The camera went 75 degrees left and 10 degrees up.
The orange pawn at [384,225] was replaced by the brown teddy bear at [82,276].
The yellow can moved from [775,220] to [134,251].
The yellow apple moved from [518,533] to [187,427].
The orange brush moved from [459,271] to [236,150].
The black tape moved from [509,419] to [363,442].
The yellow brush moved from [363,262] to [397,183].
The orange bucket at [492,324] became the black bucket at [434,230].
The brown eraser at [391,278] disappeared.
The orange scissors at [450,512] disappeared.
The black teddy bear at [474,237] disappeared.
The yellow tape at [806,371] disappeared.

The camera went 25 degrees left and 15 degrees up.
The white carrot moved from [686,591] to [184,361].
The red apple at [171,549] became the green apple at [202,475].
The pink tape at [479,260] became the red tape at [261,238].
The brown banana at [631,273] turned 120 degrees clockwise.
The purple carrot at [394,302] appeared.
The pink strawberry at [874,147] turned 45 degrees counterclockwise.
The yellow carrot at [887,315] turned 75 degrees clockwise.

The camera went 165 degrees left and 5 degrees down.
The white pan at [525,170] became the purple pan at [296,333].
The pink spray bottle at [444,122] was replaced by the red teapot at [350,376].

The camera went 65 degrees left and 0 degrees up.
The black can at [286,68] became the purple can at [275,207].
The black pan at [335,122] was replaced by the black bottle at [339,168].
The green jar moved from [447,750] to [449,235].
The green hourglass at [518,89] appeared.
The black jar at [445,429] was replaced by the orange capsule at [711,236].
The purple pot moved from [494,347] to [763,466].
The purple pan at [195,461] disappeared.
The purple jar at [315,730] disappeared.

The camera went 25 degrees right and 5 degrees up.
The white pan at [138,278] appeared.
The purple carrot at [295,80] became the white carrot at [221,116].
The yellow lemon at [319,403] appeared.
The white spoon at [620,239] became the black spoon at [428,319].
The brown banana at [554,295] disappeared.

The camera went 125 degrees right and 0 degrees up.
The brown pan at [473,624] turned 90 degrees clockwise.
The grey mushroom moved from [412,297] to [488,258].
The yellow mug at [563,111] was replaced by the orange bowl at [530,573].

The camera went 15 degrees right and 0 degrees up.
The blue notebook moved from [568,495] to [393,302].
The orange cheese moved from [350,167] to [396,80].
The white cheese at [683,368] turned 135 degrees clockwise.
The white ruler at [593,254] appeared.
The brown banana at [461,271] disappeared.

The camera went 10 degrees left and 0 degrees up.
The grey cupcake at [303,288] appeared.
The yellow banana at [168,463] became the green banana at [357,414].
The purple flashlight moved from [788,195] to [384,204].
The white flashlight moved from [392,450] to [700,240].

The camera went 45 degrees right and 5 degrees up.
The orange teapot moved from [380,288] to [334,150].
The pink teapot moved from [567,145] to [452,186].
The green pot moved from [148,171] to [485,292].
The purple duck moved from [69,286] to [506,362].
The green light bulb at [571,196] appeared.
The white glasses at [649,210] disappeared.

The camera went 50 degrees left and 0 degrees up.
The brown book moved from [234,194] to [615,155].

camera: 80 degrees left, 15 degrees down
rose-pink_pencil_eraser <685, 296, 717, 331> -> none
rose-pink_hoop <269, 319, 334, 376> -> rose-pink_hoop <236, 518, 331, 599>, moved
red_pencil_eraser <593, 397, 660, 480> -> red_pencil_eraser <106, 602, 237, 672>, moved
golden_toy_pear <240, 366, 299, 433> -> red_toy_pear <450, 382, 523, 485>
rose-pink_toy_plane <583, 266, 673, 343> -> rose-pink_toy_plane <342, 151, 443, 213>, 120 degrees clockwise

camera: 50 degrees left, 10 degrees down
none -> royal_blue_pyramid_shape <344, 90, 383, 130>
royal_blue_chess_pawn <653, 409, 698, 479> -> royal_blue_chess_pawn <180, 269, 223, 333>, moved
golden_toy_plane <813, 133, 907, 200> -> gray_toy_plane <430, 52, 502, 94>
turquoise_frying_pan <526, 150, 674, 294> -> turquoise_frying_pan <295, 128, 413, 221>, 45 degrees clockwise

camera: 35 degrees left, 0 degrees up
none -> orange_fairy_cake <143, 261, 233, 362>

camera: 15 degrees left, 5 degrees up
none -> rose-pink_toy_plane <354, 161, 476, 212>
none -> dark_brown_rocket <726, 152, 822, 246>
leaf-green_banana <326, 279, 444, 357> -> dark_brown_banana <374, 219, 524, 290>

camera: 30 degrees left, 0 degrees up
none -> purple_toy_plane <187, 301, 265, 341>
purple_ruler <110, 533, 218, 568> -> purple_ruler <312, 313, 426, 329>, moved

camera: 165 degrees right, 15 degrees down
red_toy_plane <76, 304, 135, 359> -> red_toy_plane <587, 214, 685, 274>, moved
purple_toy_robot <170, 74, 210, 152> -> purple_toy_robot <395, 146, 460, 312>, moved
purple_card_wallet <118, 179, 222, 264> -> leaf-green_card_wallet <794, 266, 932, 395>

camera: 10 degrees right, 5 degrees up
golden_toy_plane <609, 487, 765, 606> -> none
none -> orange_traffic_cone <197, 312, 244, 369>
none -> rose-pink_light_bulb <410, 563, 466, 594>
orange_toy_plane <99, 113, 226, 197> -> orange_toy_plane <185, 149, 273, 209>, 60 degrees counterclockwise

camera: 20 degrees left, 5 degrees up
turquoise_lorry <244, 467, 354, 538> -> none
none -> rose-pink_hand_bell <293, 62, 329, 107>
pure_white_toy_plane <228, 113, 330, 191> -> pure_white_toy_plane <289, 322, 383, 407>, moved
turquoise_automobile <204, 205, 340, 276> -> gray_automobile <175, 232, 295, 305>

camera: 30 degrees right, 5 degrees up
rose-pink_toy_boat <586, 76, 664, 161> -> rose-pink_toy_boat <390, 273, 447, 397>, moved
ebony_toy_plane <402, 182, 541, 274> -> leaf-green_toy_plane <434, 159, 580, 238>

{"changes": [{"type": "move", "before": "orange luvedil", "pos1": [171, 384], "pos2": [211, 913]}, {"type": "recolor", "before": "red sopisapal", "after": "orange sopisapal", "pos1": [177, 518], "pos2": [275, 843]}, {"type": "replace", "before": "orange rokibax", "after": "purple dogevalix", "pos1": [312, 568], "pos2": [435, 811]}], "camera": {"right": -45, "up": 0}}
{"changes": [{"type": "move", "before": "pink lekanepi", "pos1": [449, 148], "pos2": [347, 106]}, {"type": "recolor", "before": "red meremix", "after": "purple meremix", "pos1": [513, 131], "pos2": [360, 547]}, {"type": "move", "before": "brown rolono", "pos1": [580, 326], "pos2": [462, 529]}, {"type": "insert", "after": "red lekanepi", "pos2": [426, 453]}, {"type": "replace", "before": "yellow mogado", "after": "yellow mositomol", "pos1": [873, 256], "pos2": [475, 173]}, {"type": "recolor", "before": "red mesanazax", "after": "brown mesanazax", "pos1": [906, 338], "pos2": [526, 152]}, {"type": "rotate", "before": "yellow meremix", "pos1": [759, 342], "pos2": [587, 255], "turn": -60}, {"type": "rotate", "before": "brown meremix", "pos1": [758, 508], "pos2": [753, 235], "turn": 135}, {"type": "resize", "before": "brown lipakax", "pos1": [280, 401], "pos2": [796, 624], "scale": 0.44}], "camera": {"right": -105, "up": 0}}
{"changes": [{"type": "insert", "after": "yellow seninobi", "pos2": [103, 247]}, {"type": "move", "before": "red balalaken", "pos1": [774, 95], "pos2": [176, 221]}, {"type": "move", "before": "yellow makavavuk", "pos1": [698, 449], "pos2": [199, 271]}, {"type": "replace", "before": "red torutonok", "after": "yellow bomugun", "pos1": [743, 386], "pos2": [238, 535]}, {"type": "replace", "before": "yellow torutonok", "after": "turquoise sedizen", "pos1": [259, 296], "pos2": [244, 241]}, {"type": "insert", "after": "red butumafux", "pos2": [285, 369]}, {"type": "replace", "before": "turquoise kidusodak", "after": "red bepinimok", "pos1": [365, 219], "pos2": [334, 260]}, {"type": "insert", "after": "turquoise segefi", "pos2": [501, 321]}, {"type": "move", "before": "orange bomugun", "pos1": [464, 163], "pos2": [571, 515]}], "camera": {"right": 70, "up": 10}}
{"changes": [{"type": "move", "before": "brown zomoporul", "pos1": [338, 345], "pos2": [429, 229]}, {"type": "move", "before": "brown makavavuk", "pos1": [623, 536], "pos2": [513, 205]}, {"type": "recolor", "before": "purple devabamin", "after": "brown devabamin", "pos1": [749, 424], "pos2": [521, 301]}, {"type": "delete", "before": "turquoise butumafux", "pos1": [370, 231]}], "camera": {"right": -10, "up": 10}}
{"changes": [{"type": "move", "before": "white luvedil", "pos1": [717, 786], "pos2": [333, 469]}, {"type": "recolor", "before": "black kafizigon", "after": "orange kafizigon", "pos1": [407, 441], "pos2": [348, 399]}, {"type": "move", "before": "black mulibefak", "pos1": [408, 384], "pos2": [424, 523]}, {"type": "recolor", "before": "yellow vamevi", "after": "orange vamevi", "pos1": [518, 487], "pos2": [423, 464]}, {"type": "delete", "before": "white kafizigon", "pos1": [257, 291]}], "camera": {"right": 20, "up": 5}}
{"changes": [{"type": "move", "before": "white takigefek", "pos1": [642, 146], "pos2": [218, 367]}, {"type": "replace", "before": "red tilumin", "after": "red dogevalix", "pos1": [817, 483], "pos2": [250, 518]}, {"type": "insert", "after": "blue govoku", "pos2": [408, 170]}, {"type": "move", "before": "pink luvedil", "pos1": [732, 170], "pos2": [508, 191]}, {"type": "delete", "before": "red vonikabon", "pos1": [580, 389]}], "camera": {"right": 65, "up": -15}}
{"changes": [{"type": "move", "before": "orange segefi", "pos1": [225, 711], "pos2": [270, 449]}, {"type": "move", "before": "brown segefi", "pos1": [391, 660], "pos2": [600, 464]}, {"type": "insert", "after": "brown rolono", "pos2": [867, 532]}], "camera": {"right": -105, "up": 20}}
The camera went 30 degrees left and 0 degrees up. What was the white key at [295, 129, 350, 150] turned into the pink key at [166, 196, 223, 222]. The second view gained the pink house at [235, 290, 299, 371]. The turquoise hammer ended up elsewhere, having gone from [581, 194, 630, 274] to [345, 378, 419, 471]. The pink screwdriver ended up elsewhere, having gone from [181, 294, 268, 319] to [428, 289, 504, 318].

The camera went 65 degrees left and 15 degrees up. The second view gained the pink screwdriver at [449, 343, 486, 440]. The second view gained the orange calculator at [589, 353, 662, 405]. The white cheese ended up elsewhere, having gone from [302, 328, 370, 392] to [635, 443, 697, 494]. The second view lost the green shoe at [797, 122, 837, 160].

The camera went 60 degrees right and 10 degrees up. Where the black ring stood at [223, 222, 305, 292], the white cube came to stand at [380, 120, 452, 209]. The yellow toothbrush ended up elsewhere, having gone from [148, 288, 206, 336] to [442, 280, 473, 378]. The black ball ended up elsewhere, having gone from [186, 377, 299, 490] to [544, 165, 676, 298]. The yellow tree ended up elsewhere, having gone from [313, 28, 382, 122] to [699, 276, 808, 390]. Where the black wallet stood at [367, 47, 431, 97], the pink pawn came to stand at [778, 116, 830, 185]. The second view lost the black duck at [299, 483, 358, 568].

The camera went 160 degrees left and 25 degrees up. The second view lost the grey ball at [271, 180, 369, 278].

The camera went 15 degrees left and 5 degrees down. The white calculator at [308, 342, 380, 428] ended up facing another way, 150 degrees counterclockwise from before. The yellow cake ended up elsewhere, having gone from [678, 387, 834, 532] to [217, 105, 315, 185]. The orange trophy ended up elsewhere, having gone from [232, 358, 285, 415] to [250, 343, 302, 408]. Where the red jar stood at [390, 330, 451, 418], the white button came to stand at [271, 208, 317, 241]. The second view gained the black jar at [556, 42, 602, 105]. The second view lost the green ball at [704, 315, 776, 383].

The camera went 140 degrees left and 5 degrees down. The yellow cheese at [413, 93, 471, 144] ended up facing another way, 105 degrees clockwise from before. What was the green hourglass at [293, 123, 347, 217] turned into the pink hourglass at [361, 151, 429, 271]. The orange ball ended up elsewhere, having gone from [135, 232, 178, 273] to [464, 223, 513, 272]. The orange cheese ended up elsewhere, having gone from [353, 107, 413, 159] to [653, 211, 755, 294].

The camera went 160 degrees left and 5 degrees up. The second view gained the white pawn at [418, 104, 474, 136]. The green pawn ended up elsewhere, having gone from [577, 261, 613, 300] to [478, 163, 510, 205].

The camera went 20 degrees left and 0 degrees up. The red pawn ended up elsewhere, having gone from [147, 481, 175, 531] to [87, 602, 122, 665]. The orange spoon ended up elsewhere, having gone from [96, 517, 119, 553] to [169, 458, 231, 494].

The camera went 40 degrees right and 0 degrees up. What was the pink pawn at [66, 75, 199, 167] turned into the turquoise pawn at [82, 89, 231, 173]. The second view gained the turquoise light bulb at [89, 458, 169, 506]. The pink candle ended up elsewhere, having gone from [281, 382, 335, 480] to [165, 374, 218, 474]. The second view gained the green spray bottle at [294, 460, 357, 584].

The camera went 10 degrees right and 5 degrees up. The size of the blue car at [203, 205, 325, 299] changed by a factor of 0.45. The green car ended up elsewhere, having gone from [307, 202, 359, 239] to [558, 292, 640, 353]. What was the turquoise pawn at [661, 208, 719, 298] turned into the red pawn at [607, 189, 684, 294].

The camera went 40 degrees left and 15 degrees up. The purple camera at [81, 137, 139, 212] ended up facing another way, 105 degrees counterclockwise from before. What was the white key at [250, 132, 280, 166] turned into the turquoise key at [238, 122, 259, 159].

### WHAT YOU ARE ASKED TO DO
Starting with the first line of the listing above and ending with the line that holds "The brown eraser at [391,278] disappeared.", return those lines exactly as written, both included.

### ANSWER SPACE
The camera went 75 degrees left and 10 degrees up.
The orange pawn at [384,225] was replaced by the brown teddy bear at [82,276].
The yellow can moved from [775,220] to [134,251].
The yellow apple moved from [518,533] to [187,427].
The orange brush moved from [459,271] to [236,150].
The black tape moved from [509,419] to [363,442].
The yellow brush moved from [363,262] to [397,183].
The orange bucket at [492,324] became the black bucket at [434,230].
The brown eraser at [391,278] disappeared.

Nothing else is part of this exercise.